[Scene change data]
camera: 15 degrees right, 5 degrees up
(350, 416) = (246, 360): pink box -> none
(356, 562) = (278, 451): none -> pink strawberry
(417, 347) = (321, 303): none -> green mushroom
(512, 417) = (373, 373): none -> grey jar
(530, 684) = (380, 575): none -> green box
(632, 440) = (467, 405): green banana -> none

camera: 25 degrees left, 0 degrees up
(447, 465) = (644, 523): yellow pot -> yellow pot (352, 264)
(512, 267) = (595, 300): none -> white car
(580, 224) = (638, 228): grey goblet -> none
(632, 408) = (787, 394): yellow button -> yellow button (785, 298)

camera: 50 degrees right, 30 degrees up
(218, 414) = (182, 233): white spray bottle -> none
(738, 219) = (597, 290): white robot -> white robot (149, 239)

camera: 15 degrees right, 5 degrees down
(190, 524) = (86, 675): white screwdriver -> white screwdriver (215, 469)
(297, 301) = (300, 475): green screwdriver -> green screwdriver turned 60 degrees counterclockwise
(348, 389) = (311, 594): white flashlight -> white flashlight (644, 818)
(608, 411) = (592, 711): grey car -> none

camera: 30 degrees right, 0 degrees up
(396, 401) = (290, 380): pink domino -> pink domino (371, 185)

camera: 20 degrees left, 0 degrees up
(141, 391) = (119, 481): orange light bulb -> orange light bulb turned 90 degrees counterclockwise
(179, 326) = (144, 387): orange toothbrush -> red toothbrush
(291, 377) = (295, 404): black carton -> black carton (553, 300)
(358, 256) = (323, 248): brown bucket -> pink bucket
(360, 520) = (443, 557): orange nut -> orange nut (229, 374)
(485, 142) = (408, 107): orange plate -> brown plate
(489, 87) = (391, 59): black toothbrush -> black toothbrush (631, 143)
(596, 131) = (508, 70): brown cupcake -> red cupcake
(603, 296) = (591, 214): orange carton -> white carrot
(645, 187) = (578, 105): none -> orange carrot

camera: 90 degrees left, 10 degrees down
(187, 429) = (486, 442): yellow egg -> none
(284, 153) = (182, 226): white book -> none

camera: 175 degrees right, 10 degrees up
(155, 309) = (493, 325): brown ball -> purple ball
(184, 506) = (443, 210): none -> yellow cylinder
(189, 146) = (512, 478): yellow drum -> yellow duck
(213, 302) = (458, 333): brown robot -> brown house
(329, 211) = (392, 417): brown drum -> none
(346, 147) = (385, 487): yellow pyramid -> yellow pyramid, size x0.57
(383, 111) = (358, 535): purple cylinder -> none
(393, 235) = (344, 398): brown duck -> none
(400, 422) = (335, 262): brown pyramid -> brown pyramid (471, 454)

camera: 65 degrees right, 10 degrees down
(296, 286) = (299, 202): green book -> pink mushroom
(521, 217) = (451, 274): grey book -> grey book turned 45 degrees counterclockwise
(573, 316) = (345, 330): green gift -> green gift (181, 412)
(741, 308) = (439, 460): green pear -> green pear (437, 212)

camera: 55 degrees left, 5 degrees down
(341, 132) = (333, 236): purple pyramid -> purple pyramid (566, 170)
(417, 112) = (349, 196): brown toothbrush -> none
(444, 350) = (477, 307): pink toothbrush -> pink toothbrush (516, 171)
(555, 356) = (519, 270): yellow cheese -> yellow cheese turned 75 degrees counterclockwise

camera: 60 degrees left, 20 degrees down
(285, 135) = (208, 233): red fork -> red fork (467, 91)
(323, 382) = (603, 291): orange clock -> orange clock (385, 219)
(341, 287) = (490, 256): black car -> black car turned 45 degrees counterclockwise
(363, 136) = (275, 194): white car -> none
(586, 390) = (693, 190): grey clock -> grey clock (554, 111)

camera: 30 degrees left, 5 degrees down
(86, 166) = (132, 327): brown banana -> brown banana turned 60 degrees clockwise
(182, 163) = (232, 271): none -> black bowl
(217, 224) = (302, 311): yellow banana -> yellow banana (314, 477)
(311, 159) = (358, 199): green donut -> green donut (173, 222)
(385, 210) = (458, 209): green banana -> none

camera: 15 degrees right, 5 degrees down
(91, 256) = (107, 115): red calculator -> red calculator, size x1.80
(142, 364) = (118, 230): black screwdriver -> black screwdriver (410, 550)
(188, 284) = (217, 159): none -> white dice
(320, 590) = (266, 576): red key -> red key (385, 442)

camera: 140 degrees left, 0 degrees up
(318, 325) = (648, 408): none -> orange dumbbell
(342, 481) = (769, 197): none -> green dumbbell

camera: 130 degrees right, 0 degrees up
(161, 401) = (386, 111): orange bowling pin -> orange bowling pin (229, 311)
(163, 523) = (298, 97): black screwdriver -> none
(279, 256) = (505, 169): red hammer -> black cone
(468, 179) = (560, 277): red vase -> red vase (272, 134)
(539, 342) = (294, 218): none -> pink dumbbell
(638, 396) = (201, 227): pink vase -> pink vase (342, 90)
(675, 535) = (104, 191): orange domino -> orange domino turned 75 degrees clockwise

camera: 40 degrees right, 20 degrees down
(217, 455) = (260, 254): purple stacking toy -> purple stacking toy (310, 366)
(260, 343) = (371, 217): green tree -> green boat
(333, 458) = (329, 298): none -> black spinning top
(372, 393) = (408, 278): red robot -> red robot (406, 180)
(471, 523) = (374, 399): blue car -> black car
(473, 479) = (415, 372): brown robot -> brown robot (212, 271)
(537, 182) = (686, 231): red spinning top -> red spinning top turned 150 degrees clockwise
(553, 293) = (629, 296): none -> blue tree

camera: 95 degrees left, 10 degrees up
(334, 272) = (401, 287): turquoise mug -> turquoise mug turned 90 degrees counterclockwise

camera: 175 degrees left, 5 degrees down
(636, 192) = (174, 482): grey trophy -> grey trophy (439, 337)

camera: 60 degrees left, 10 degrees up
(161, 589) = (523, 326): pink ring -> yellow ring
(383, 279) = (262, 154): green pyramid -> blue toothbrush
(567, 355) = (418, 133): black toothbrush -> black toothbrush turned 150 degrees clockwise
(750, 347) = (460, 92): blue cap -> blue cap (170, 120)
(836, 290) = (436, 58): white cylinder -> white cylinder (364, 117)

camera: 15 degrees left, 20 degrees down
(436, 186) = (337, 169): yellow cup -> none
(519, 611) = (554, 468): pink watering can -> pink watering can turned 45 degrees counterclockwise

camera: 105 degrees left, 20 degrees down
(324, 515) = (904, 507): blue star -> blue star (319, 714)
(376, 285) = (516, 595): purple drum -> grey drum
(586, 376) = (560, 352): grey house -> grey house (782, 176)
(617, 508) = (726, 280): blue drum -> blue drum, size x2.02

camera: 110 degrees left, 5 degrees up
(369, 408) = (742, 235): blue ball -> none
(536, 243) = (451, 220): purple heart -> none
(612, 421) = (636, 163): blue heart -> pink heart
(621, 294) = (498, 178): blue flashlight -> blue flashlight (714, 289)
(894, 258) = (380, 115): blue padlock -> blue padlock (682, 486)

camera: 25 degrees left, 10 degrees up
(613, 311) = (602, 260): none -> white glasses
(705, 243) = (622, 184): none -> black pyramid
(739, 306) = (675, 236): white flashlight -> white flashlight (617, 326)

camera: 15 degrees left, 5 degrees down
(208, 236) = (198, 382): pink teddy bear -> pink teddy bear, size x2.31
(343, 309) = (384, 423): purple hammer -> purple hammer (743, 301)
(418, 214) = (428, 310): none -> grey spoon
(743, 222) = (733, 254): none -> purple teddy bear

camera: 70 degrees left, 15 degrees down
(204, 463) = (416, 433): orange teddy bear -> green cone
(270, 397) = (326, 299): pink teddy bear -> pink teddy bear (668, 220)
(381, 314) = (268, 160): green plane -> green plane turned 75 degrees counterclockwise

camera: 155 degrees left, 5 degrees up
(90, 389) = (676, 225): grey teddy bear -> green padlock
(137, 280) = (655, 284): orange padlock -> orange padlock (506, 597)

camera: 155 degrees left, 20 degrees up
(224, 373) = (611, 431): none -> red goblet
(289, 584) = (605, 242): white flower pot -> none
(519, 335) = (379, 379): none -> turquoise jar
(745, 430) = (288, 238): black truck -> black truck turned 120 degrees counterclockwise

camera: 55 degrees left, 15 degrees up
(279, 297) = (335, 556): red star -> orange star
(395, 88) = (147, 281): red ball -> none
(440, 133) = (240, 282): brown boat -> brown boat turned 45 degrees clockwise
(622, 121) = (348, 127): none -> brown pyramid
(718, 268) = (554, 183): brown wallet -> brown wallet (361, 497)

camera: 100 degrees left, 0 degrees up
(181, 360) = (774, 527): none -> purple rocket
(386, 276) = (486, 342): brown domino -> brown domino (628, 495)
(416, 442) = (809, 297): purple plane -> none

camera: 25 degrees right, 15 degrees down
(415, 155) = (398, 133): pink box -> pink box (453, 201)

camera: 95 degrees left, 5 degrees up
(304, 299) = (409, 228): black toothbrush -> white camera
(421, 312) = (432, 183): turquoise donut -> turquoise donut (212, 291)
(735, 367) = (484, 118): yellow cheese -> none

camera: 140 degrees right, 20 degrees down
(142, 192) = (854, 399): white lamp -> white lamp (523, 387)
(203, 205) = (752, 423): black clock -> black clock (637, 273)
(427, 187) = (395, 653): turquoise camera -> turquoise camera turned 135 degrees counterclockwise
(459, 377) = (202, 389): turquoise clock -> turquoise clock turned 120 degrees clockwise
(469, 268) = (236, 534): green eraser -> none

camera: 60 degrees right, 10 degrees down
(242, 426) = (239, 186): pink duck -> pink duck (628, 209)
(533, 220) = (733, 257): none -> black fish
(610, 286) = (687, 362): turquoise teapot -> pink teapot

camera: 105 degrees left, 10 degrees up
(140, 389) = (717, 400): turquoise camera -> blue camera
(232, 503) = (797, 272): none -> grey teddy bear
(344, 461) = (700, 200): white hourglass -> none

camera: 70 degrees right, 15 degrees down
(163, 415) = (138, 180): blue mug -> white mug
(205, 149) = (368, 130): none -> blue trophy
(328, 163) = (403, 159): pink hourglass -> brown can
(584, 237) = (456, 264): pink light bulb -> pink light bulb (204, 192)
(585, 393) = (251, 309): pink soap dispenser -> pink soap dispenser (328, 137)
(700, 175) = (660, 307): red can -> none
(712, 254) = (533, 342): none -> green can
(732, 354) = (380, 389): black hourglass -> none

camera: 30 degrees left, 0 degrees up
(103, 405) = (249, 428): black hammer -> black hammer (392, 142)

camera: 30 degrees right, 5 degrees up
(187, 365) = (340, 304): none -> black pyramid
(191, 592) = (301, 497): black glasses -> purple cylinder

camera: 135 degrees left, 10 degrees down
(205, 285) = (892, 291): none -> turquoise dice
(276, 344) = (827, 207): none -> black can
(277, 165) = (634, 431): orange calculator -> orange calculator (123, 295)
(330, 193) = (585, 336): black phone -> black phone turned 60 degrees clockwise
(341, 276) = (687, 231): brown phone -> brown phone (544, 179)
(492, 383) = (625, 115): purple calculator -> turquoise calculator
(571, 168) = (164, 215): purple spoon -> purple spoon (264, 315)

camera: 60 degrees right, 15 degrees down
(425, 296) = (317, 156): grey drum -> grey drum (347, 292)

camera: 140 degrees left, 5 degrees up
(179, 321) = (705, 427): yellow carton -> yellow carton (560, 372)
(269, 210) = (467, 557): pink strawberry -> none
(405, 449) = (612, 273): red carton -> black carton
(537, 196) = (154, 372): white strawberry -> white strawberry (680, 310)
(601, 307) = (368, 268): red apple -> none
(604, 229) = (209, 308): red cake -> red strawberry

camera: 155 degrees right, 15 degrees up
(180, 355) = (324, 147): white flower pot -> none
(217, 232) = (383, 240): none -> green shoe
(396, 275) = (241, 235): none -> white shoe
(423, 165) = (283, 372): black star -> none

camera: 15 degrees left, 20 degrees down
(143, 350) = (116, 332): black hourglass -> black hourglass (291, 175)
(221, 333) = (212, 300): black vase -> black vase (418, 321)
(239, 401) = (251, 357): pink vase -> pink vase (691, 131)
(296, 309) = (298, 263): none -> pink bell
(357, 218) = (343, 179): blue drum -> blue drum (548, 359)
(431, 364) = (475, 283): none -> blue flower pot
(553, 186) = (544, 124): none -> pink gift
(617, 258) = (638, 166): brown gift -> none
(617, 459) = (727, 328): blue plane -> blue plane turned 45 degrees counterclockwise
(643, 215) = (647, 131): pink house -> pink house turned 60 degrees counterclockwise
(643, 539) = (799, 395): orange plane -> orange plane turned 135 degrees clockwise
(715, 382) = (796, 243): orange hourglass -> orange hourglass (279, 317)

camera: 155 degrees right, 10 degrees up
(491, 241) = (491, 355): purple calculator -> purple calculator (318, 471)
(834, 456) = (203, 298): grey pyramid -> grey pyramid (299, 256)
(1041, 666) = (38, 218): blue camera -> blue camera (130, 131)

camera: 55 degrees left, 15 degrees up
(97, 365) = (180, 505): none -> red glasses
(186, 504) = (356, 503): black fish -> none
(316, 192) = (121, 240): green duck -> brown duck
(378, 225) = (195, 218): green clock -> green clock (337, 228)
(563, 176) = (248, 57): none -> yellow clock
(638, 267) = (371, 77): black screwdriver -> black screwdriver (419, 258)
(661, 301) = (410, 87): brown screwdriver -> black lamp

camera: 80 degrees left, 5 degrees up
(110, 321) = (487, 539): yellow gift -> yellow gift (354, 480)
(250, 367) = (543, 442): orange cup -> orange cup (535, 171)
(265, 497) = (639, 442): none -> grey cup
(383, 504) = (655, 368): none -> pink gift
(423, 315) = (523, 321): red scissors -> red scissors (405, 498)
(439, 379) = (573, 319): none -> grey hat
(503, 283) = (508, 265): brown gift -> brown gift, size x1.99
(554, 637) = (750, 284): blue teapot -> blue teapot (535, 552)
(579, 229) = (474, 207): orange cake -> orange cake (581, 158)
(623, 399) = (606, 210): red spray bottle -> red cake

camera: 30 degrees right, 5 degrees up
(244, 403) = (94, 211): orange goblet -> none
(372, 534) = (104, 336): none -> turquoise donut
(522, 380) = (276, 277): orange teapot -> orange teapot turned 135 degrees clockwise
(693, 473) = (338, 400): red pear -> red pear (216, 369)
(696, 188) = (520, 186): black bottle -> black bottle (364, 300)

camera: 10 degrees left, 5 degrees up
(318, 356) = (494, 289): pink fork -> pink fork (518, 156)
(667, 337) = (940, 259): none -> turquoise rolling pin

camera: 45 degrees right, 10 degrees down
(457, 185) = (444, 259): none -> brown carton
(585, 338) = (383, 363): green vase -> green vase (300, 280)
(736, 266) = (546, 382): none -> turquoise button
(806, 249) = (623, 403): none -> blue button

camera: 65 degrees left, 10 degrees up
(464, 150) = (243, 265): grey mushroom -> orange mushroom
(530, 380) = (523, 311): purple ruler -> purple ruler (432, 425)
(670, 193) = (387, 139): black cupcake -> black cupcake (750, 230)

→ YOUR TASK: Copy, exactly and only, the lines above that begin with the one containing "(563, 176) = (248, 57): none -> yellow clock" and finish with the one containing "(585, 338) = (383, 363): green".

→ RESPONSE TO THIS EXERCISE:
(563, 176) = (248, 57): none -> yellow clock
(638, 267) = (371, 77): black screwdriver -> black screwdriver (419, 258)
(661, 301) = (410, 87): brown screwdriver -> black lamp

camera: 80 degrees left, 5 degrees up
(110, 321) = (487, 539): yellow gift -> yellow gift (354, 480)
(250, 367) = (543, 442): orange cup -> orange cup (535, 171)
(265, 497) = (639, 442): none -> grey cup
(383, 504) = (655, 368): none -> pink gift
(423, 315) = (523, 321): red scissors -> red scissors (405, 498)
(439, 379) = (573, 319): none -> grey hat
(503, 283) = (508, 265): brown gift -> brown gift, size x1.99
(554, 637) = (750, 284): blue teapot -> blue teapot (535, 552)
(579, 229) = (474, 207): orange cake -> orange cake (581, 158)
(623, 399) = (606, 210): red spray bottle -> red cake

camera: 30 degrees right, 5 degrees up
(244, 403) = (94, 211): orange goblet -> none
(372, 534) = (104, 336): none -> turquoise donut
(522, 380) = (276, 277): orange teapot -> orange teapot turned 135 degrees clockwise
(693, 473) = (338, 400): red pear -> red pear (216, 369)
(696, 188) = (520, 186): black bottle -> black bottle (364, 300)

camera: 10 degrees left, 5 degrees up
(318, 356) = (494, 289): pink fork -> pink fork (518, 156)
(667, 337) = (940, 259): none -> turquoise rolling pin

camera: 45 degrees right, 10 degrees down
(457, 185) = (444, 259): none -> brown carton
(585, 338) = (383, 363): green vase -> green vase (300, 280)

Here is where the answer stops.